Counting task data:
Segment Open

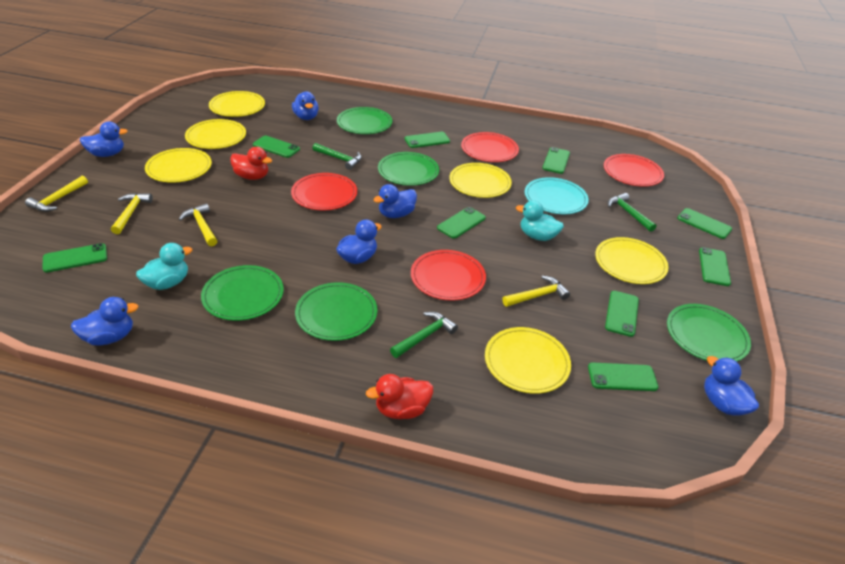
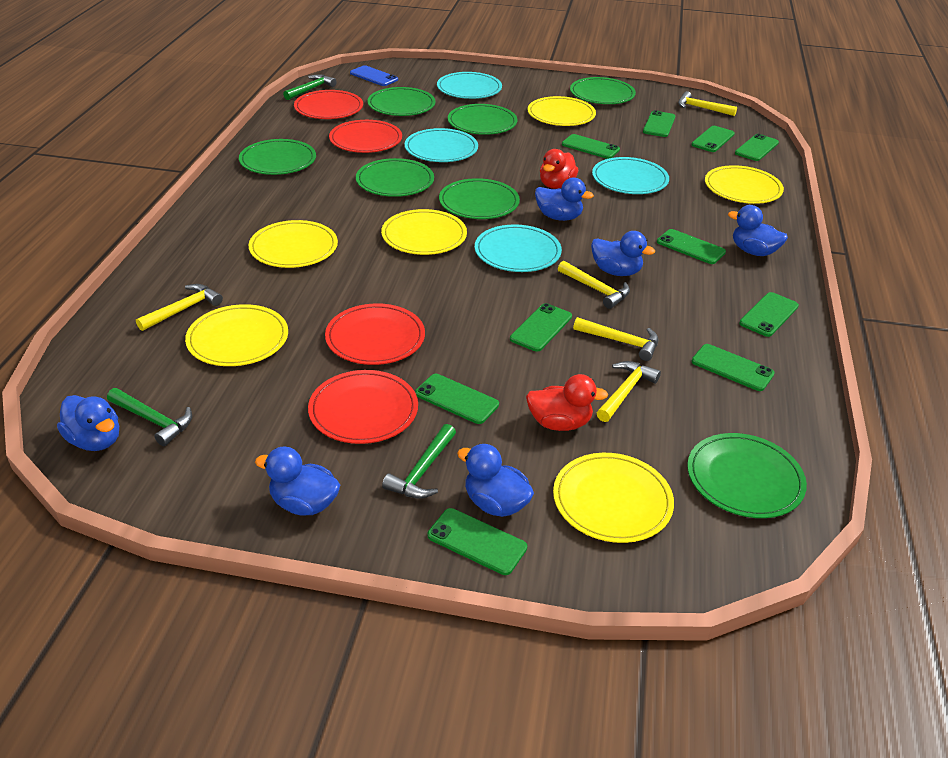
blue phone: 0 -> 1
green phone: 9 -> 10
green plate: 5 -> 7
turquoise duck: 2 -> 0
turquoise plate: 1 -> 4
yellow hammer: 4 -> 5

Segment Closed

Find the line containing "turquoise duck: 2 -> 0" in the data above. Please transcribe it and every line after it, exactly.

(RESULT)
turquoise duck: 2 -> 0
turquoise plate: 1 -> 4
yellow hammer: 4 -> 5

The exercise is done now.